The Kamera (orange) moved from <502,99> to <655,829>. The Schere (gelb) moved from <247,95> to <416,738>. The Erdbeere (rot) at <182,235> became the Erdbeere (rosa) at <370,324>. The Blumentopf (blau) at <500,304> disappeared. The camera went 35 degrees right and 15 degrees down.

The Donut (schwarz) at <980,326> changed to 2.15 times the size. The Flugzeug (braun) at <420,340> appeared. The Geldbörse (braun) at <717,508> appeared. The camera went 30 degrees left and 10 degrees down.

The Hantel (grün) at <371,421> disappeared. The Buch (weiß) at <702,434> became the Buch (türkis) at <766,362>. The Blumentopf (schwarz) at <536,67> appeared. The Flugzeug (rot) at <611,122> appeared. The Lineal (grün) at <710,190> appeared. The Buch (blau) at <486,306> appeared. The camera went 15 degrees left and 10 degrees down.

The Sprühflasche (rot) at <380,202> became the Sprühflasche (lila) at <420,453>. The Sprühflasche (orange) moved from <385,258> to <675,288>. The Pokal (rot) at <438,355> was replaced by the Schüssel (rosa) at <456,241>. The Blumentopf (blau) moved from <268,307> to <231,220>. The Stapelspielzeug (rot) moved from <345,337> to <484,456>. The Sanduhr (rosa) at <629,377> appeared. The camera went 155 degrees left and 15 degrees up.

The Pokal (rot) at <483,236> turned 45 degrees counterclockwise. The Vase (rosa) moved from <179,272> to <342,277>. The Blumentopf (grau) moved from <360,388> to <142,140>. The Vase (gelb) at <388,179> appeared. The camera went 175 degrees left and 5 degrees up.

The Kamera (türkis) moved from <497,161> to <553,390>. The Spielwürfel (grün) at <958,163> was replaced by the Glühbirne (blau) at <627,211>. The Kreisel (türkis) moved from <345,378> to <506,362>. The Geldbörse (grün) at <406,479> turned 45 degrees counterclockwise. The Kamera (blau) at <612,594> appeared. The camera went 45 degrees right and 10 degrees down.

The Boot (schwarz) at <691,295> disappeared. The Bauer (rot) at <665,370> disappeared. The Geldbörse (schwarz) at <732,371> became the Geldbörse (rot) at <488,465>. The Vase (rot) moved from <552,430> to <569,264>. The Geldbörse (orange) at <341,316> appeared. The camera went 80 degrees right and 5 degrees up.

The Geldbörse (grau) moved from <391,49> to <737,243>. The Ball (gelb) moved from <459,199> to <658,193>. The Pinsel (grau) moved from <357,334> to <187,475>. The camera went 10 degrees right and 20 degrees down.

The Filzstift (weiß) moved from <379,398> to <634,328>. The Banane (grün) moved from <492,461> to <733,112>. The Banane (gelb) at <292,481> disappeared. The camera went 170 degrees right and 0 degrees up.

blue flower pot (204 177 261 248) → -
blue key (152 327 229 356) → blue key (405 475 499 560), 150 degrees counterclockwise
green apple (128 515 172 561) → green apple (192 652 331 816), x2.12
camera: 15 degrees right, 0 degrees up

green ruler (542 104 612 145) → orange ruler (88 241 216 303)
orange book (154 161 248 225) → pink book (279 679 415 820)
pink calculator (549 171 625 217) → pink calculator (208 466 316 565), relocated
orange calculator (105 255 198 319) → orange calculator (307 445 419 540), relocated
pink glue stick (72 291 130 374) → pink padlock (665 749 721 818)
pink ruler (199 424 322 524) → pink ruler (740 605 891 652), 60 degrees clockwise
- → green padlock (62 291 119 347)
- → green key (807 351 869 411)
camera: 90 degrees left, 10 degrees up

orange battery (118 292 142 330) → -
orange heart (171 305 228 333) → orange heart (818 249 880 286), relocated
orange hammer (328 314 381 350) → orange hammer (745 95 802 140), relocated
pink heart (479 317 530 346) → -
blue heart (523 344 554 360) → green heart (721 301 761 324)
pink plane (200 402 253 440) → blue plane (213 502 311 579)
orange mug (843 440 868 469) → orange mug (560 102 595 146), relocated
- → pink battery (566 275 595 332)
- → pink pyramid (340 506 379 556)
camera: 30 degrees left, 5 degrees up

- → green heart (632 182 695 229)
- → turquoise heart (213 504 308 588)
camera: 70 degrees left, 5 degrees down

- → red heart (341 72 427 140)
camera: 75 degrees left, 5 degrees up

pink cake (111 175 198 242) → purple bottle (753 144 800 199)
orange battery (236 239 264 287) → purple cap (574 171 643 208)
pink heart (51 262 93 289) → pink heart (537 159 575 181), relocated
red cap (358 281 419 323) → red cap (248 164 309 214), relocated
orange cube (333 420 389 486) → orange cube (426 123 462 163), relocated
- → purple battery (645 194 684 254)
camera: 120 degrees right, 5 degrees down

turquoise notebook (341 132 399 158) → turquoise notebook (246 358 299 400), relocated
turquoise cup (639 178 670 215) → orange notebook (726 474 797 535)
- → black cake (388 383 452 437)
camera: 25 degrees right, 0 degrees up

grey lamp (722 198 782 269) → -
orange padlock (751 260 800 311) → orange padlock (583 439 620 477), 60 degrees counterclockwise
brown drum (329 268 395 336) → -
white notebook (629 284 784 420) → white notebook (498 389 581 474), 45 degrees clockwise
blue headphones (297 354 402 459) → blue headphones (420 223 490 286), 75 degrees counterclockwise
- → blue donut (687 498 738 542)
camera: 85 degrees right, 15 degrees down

^^^^^^^^^^^^^^^^

#### TASK ITEM:
Reproduce each entry above. Every word must match.

#### RESPONSE BOX:
The Kamera (orange) moved from <502,99> to <655,829>. The Schere (gelb) moved from <247,95> to <416,738>. The Erdbeere (rot) at <182,235> became the Erdbeere (rosa) at <370,324>. The Blumentopf (blau) at <500,304> disappeared. The camera went 35 degrees right and 15 degrees down.

The Donut (schwarz) at <980,326> changed to 2.15 times the size. The Flugzeug (braun) at <420,340> appeared. The Geldbörse (braun) at <717,508> appeared. The camera went 30 degrees left and 10 degrees down.

The Hantel (grün) at <371,421> disappeared. The Buch (weiß) at <702,434> became the Buch (türkis) at <766,362>. The Blumentopf (schwarz) at <536,67> appeared. The Flugzeug (rot) at <611,122> appeared. The Lineal (grün) at <710,190> appeared. The Buch (blau) at <486,306> appeared. The camera went 15 degrees left and 10 degrees down.

The Sprühflasche (rot) at <380,202> became the Sprühflasche (lila) at <420,453>. The Sprühflasche (orange) moved from <385,258> to <675,288>. The Pokal (rot) at <438,355> was replaced by the Schüssel (rosa) at <456,241>. The Blumentopf (blau) moved from <268,307> to <231,220>. The Stapelspielzeug (rot) moved from <345,337> to <484,456>. The Sanduhr (rosa) at <629,377> appeared. The camera went 155 degrees left and 15 degrees up.

The Pokal (rot) at <483,236> turned 45 degrees counterclockwise. The Vase (rosa) moved from <179,272> to <342,277>. The Blumentopf (grau) moved from <360,388> to <142,140>. The Vase (gelb) at <388,179> appeared. The camera went 175 degrees left and 5 degrees up.

The Kamera (türkis) moved from <497,161> to <553,390>. The Spielwürfel (grün) at <958,163> was replaced by the Glühbirne (blau) at <627,211>. The Kreisel (türkis) moved from <345,378> to <506,362>. The Geldbörse (grün) at <406,479> turned 45 degrees counterclockwise. The Kamera (blau) at <612,594> appeared. The camera went 45 degrees right and 10 degrees down.

The Boot (schwarz) at <691,295> disappeared. The Bauer (rot) at <665,370> disappeared. The Geldbörse (schwarz) at <732,371> became the Geldbörse (rot) at <488,465>. The Vase (rot) moved from <552,430> to <569,264>. The Geldbörse (orange) at <341,316> appeared. The camera went 80 degrees right and 5 degrees up.

The Geldbörse (grau) moved from <391,49> to <737,243>. The Ball (gelb) moved from <459,199> to <658,193>. The Pinsel (grau) moved from <357,334> to <187,475>. The camera went 10 degrees right and 20 degrees down.

The Filzstift (weiß) moved from <379,398> to <634,328>. The Banane (grün) moved from <492,461> to <733,112>. The Banane (gelb) at <292,481> disappeared. The camera went 170 degrees right and 0 degrees up.

blue flower pot (204 177 261 248) → -
blue key (152 327 229 356) → blue key (405 475 499 560), 150 degrees counterclockwise
green apple (128 515 172 561) → green apple (192 652 331 816), x2.12
camera: 15 degrees right, 0 degrees up

green ruler (542 104 612 145) → orange ruler (88 241 216 303)
orange book (154 161 248 225) → pink book (279 679 415 820)
pink calculator (549 171 625 217) → pink calculator (208 466 316 565), relocated
orange calculator (105 255 198 319) → orange calculator (307 445 419 540), relocated
pink glue stick (72 291 130 374) → pink padlock (665 749 721 818)
pink ruler (199 424 322 524) → pink ruler (740 605 891 652), 60 degrees clockwise
- → green padlock (62 291 119 347)
- → green key (807 351 869 411)
camera: 90 degrees left, 10 degrees up

orange battery (118 292 142 330) → -
orange heart (171 305 228 333) → orange heart (818 249 880 286), relocated
orange hammer (328 314 381 350) → orange hammer (745 95 802 140), relocated
pink heart (479 317 530 346) → -
blue heart (523 344 554 360) → green heart (721 301 761 324)
pink plane (200 402 253 440) → blue plane (213 502 311 579)
orange mug (843 440 868 469) → orange mug (560 102 595 146), relocated
- → pink battery (566 275 595 332)
- → pink pyramid (340 506 379 556)
camera: 30 degrees left, 5 degrees up

- → green heart (632 182 695 229)
- → turquoise heart (213 504 308 588)
camera: 70 degrees left, 5 degrees down

- → red heart (341 72 427 140)
camera: 75 degrees left, 5 degrees up

pink cake (111 175 198 242) → purple bottle (753 144 800 199)
orange battery (236 239 264 287) → purple cap (574 171 643 208)
pink heart (51 262 93 289) → pink heart (537 159 575 181), relocated
red cap (358 281 419 323) → red cap (248 164 309 214), relocated
orange cube (333 420 389 486) → orange cube (426 123 462 163), relocated
- → purple battery (645 194 684 254)
camera: 120 degrees right, 5 degrees down

turquoise notebook (341 132 399 158) → turquoise notebook (246 358 299 400), relocated
turquoise cup (639 178 670 215) → orange notebook (726 474 797 535)
- → black cake (388 383 452 437)
camera: 25 degrees right, 0 degrees up

grey lamp (722 198 782 269) → -
orange padlock (751 260 800 311) → orange padlock (583 439 620 477), 60 degrees counterclockwise
brown drum (329 268 395 336) → -
white notebook (629 284 784 420) → white notebook (498 389 581 474), 45 degrees clockwise
blue headphones (297 354 402 459) → blue headphones (420 223 490 286), 75 degrees counterclockwise
- → blue donut (687 498 738 542)
camera: 85 degrees right, 15 degrees down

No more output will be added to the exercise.